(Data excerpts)
--
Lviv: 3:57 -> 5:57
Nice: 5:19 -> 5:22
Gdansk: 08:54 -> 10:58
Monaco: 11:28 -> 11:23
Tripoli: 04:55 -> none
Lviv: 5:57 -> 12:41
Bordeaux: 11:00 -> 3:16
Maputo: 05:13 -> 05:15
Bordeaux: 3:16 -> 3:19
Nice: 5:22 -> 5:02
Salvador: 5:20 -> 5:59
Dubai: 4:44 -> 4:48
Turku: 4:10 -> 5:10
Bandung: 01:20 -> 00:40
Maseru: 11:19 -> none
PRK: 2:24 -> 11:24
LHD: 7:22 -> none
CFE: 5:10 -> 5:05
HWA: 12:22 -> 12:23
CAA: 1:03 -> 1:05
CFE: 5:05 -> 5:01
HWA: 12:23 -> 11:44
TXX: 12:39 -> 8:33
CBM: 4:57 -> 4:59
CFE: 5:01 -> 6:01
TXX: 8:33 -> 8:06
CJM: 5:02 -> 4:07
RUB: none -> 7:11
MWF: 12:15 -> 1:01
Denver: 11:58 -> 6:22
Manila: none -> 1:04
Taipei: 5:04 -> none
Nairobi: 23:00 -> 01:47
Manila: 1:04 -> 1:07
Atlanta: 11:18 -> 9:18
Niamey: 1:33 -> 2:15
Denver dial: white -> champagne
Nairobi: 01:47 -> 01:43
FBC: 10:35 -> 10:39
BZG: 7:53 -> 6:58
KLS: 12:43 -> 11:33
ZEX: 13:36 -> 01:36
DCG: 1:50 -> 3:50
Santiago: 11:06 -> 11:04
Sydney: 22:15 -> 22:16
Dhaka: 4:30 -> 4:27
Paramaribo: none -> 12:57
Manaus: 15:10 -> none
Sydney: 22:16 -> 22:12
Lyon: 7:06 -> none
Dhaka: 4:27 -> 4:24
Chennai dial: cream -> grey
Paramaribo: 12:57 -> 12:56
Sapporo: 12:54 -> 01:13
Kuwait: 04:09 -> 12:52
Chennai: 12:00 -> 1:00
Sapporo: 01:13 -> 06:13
--
• GIVEN INSTRUCTION: Reproduce every one of the records above verbatim, keeping each line and its order unchanged.

• REPLY:
Lviv: 3:57 -> 5:57
Nice: 5:19 -> 5:22
Gdansk: 08:54 -> 10:58
Monaco: 11:28 -> 11:23
Tripoli: 04:55 -> none
Lviv: 5:57 -> 12:41
Bordeaux: 11:00 -> 3:16
Maputo: 05:13 -> 05:15
Bordeaux: 3:16 -> 3:19
Nice: 5:22 -> 5:02
Salvador: 5:20 -> 5:59
Dubai: 4:44 -> 4:48
Turku: 4:10 -> 5:10
Bandung: 01:20 -> 00:40
Maseru: 11:19 -> none
PRK: 2:24 -> 11:24
LHD: 7:22 -> none
CFE: 5:10 -> 5:05
HWA: 12:22 -> 12:23
CAA: 1:03 -> 1:05
CFE: 5:05 -> 5:01
HWA: 12:23 -> 11:44
TXX: 12:39 -> 8:33
CBM: 4:57 -> 4:59
CFE: 5:01 -> 6:01
TXX: 8:33 -> 8:06
CJM: 5:02 -> 4:07
RUB: none -> 7:11
MWF: 12:15 -> 1:01
Denver: 11:58 -> 6:22
Manila: none -> 1:04
Taipei: 5:04 -> none
Nairobi: 23:00 -> 01:47
Manila: 1:04 -> 1:07
Atlanta: 11:18 -> 9:18
Niamey: 1:33 -> 2:15
Denver dial: white -> champagne
Nairobi: 01:47 -> 01:43
FBC: 10:35 -> 10:39
BZG: 7:53 -> 6:58
KLS: 12:43 -> 11:33
ZEX: 13:36 -> 01:36
DCG: 1:50 -> 3:50
Santiago: 11:06 -> 11:04
Sydney: 22:15 -> 22:16
Dhaka: 4:30 -> 4:27
Paramaribo: none -> 12:57
Manaus: 15:10 -> none
Sydney: 22:16 -> 22:12
Lyon: 7:06 -> none
Dhaka: 4:27 -> 4:24
Chennai dial: cream -> grey
Paramaribo: 12:57 -> 12:56
Sapporo: 12:54 -> 01:13
Kuwait: 04:09 -> 12:52
Chennai: 12:00 -> 1:00
Sapporo: 01:13 -> 06:13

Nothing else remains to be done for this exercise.